▶ **Structured diff data**
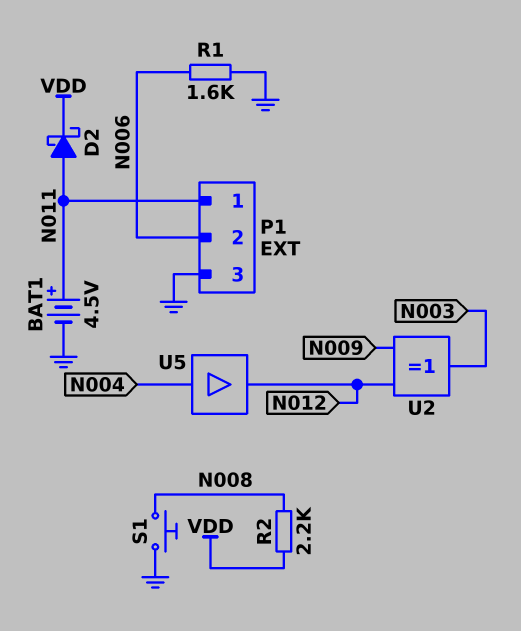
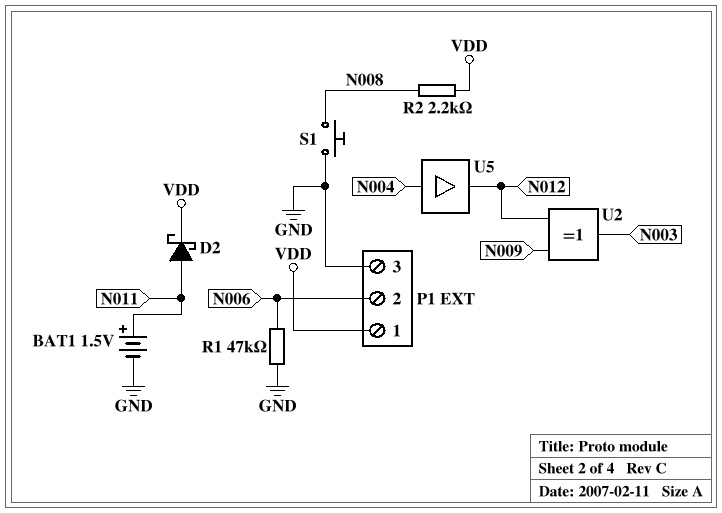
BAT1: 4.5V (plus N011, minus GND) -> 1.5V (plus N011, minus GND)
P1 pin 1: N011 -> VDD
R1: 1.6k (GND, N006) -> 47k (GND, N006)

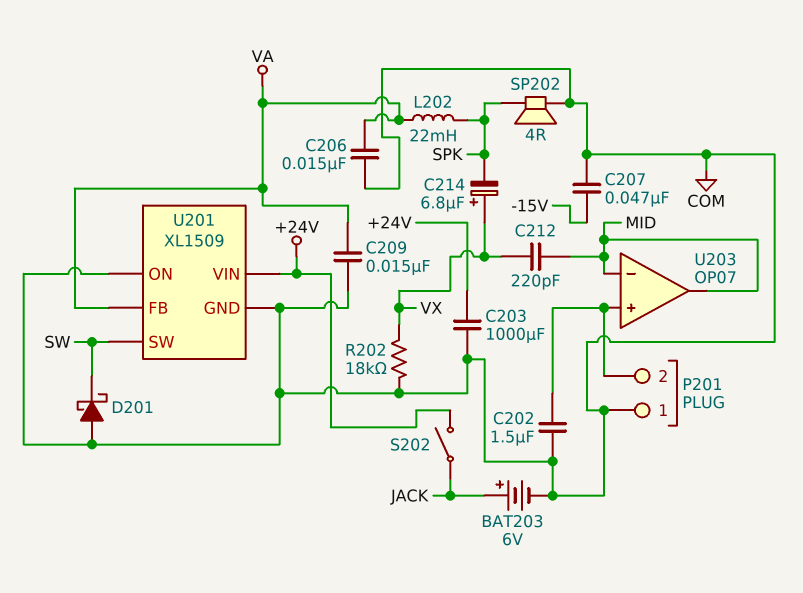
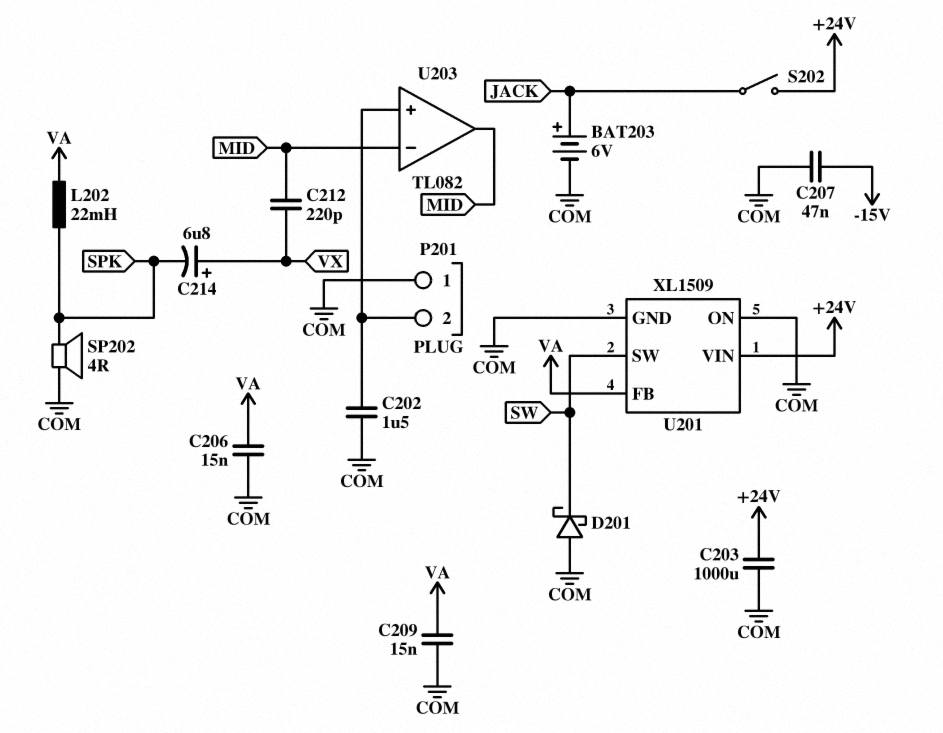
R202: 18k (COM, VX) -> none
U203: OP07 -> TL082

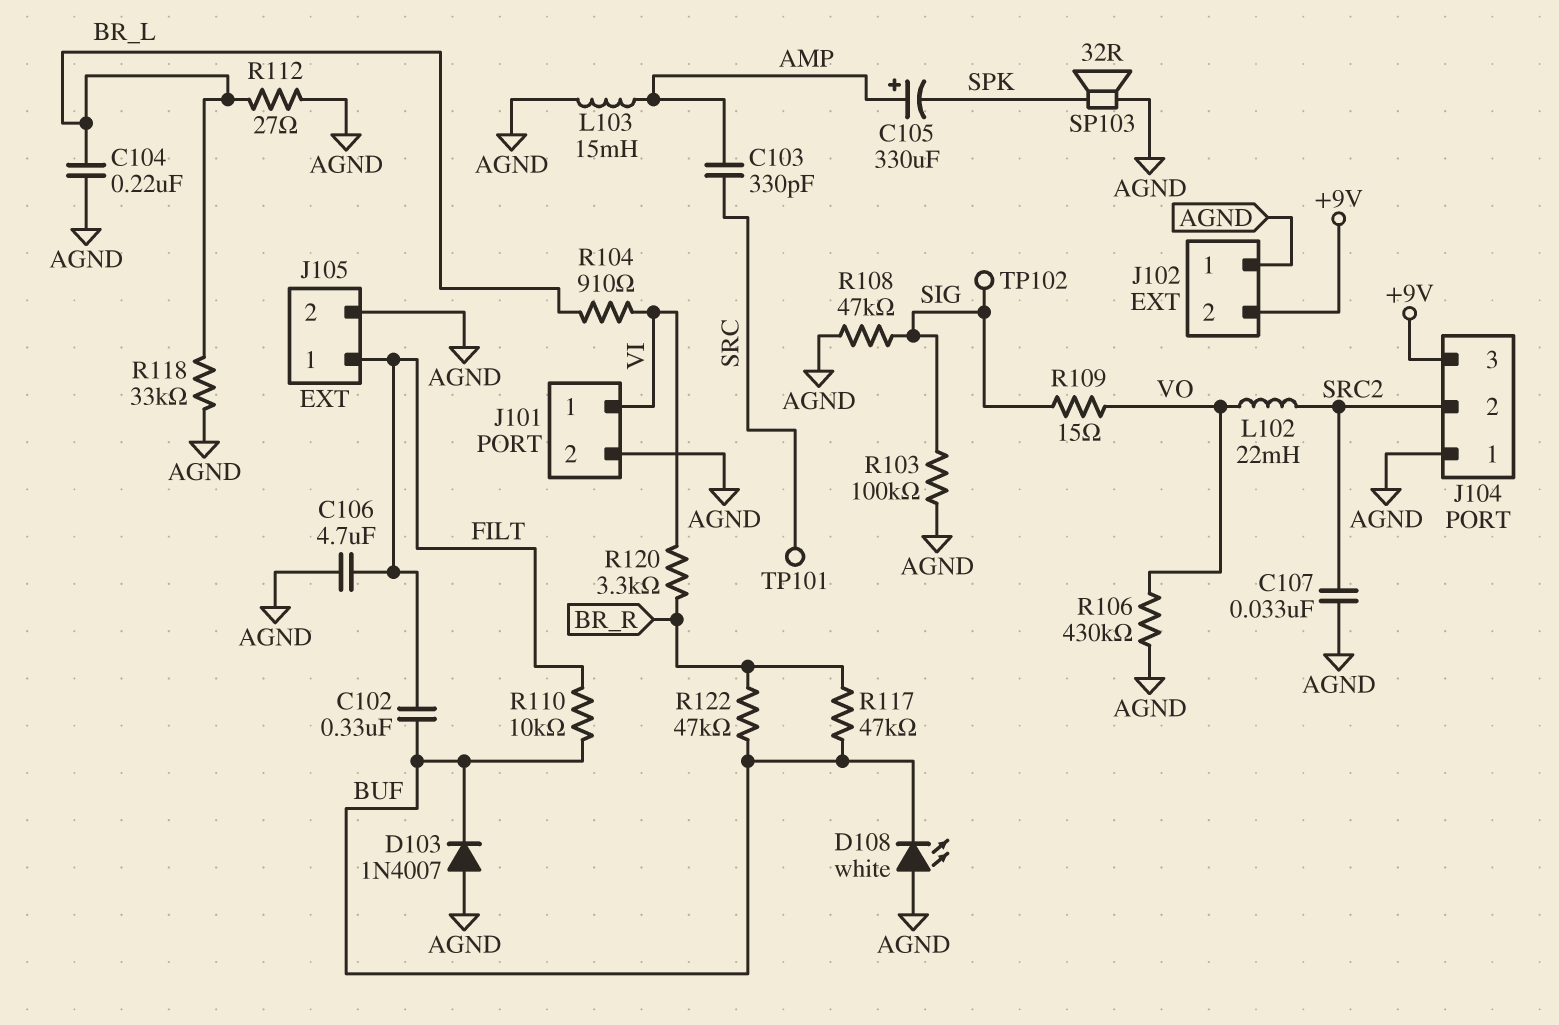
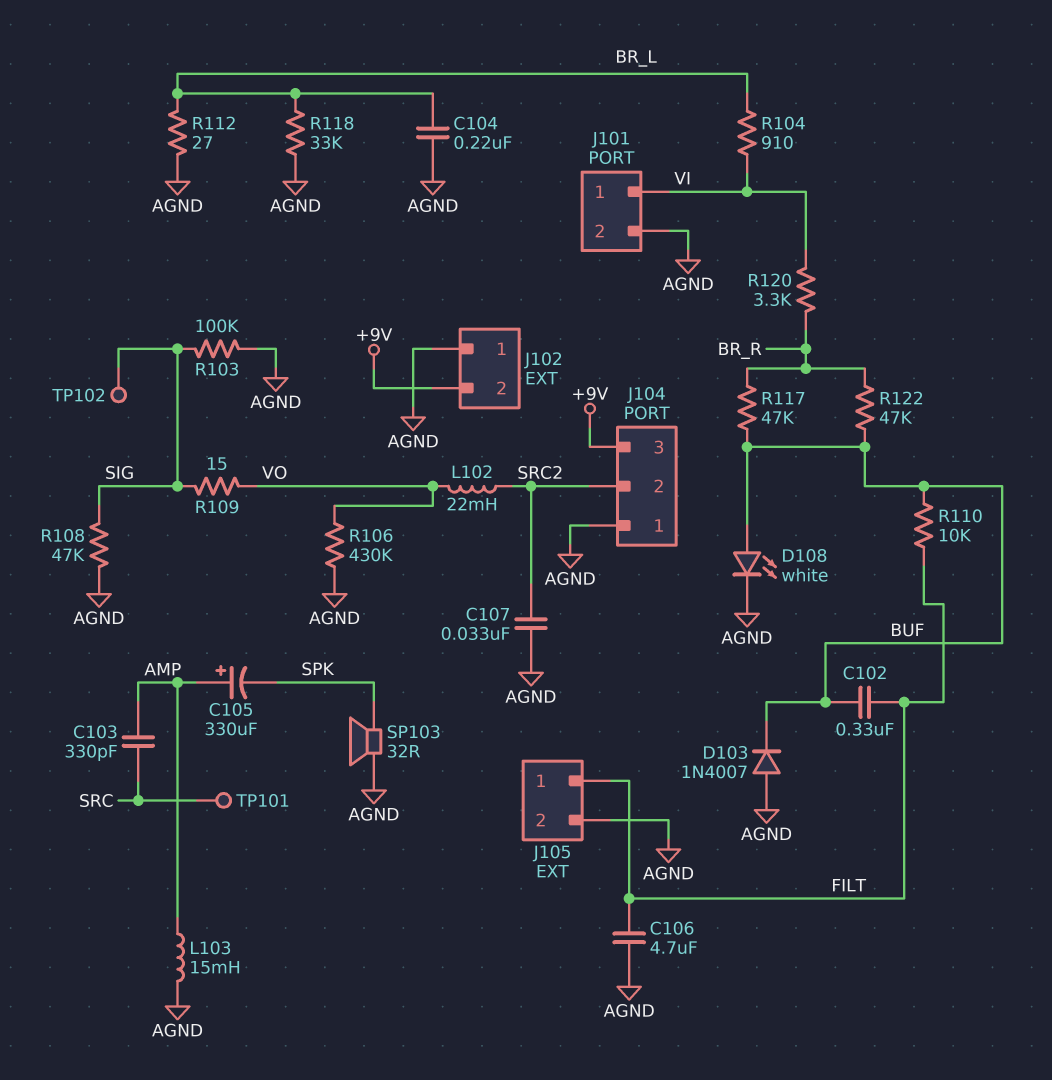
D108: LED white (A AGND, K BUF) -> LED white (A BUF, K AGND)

▶ **Problem description**
Please repeat each line above exactly as it appears, but omit the pictures.

▶ **Output of the task**
BAT1: 4.5V (plus N011, minus GND) -> 1.5V (plus N011, minus GND)
P1 pin 1: N011 -> VDD
R1: 1.6k (GND, N006) -> 47k (GND, N006)

R202: 18k (COM, VX) -> none
U203: OP07 -> TL082

D108: LED white (A AGND, K BUF) -> LED white (A BUF, K AGND)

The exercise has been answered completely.